- Exercise brief
Write the data out in full and word for word. Do not include images.

- Collected data
* * *
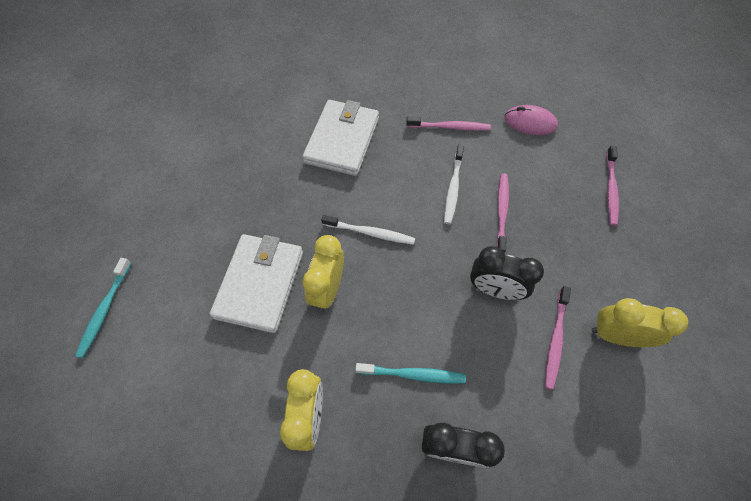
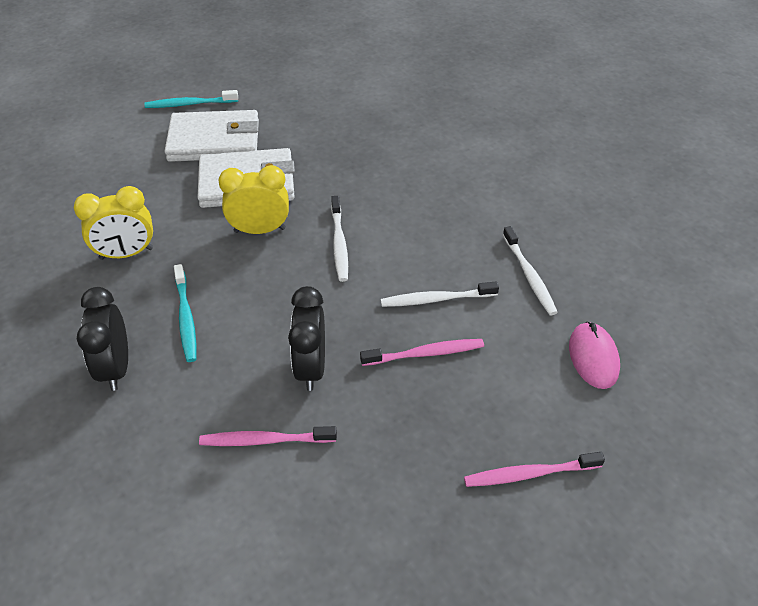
camera: 70 degrees right, 15 degrees down
(342, 140) = (450, 189): white wallet -> white wallet (214, 141)
(450, 127) = (529, 276): pink toothbrush -> white toothbrush
(615, 335) = (292, 508): yellow clock -> none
* * *
- Written answer
camera: 70 degrees right, 15 degrees down
(342, 140) = (450, 189): white wallet -> white wallet (214, 141)
(450, 127) = (529, 276): pink toothbrush -> white toothbrush
(615, 335) = (292, 508): yellow clock -> none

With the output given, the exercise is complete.